- [Directions for this task]
Within the listing below, how many lines feature the word "type"? Reply with only that number.

- [Dataset content]
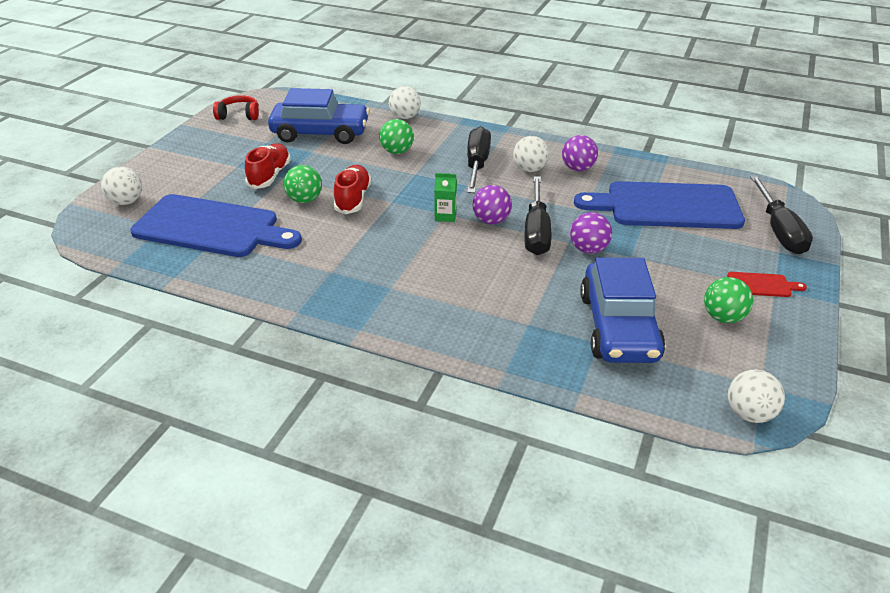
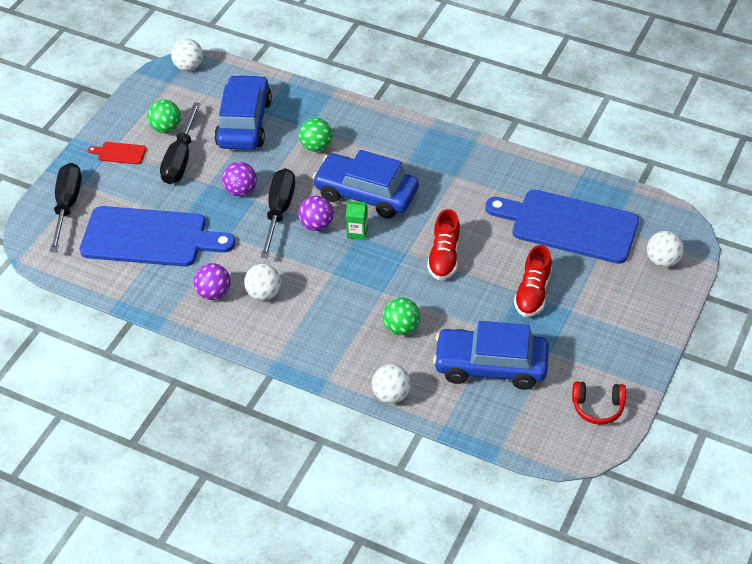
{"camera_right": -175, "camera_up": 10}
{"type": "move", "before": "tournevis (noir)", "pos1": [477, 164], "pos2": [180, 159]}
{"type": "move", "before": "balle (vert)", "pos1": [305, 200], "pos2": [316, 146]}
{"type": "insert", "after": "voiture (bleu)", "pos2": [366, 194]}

- [Final answer]
3